> PROMPT: The listing must be copied out in full and exactly; no images go with it.
::::
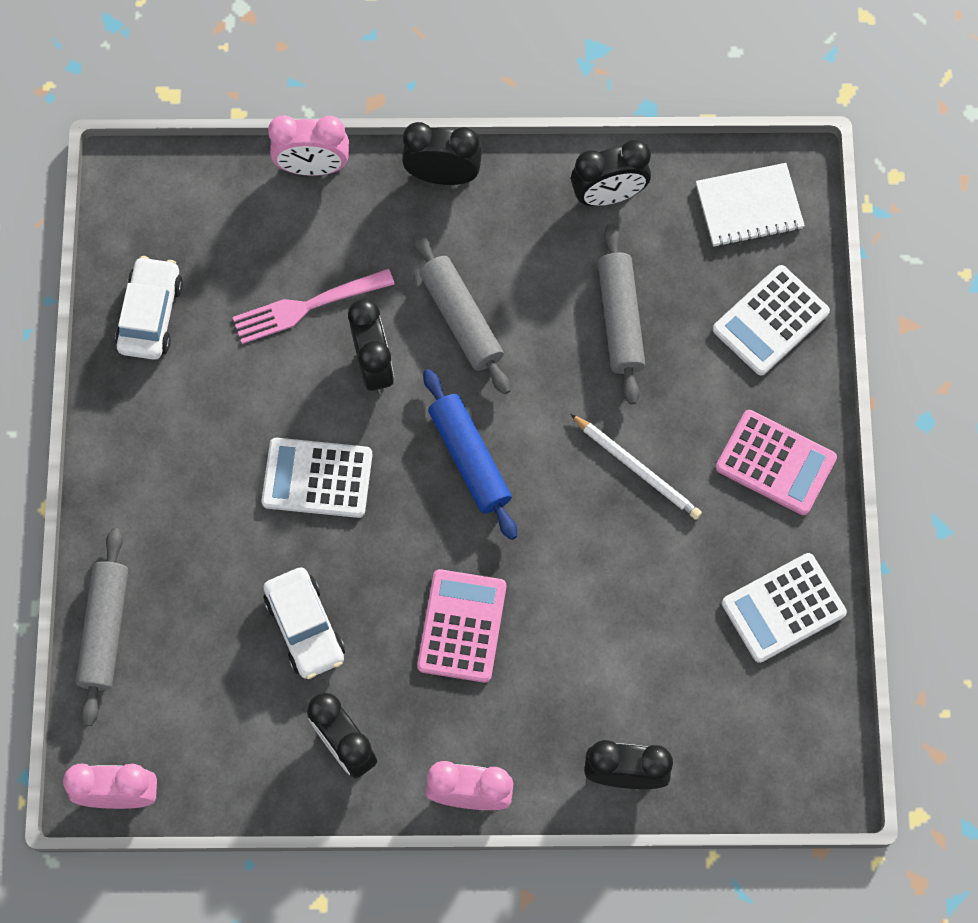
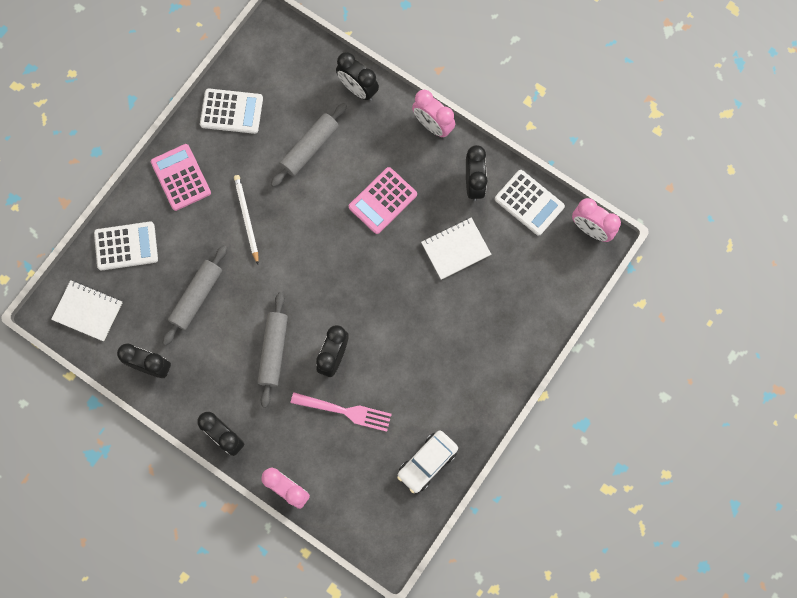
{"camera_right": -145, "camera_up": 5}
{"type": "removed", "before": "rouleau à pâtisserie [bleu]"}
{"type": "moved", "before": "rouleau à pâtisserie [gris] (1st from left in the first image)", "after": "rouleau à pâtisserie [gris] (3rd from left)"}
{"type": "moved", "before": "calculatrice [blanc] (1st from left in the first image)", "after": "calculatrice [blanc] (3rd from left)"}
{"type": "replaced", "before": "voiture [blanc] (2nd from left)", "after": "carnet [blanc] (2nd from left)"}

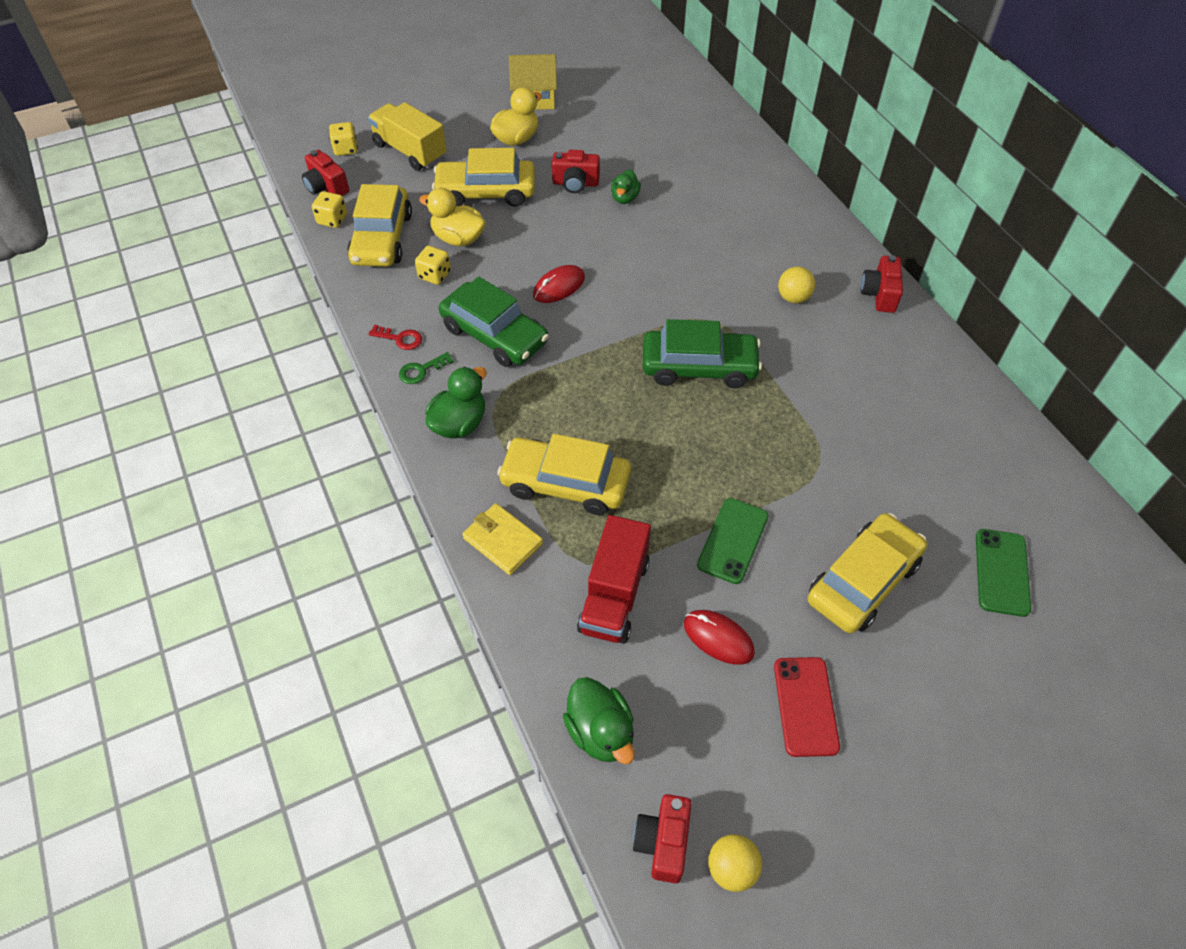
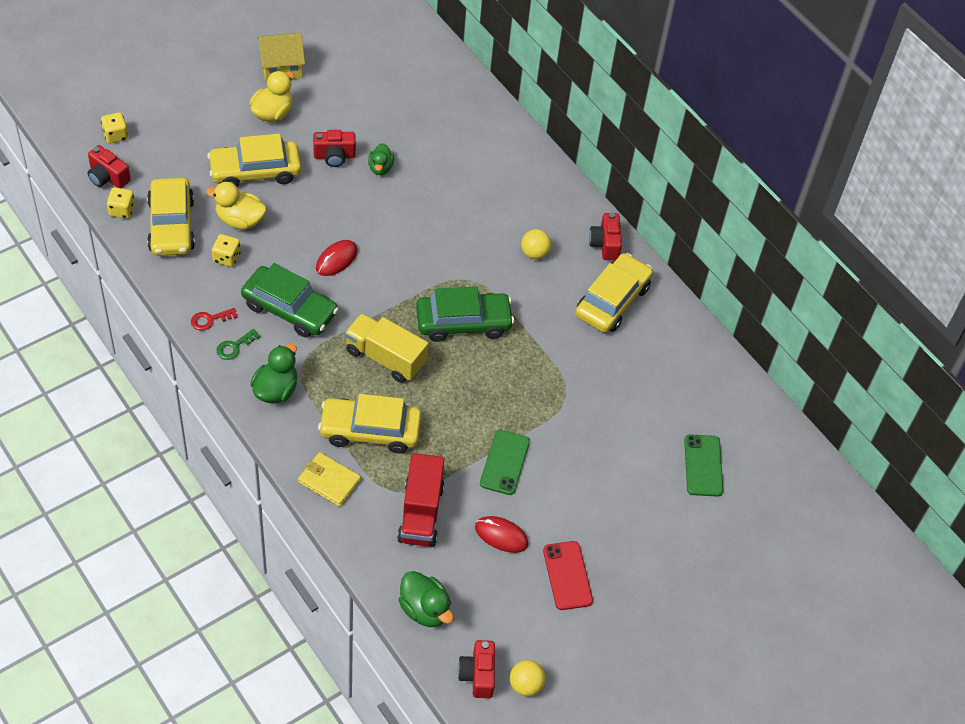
{"camera_right": -15, "camera_up": 0}
{"type": "moved", "before": "camion [jaune]"}
{"type": "moved", "before": "voiture [jaune] (4th from left)"}
{"type": "turned", "before": "clé [rouge]", "turn": 150}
::::
> OUTPUT:
{"camera_right": -145, "camera_up": 5}
{"type": "removed", "before": "rouleau à pâtisserie [bleu]"}
{"type": "moved", "before": "rouleau à pâtisserie [gris] (1st from left in the first image)", "after": "rouleau à pâtisserie [gris] (3rd from left)"}
{"type": "moved", "before": "calculatrice [blanc] (1st from left in the first image)", "after": "calculatrice [blanc] (3rd from left)"}
{"type": "replaced", "before": "voiture [blanc] (2nd from left)", "after": "carnet [blanc] (2nd from left)"}

{"camera_right": -15, "camera_up": 0}
{"type": "moved", "before": "camion [jaune]"}
{"type": "moved", "before": "voiture [jaune] (4th from left)"}
{"type": "turned", "before": "clé [rouge]", "turn": 150}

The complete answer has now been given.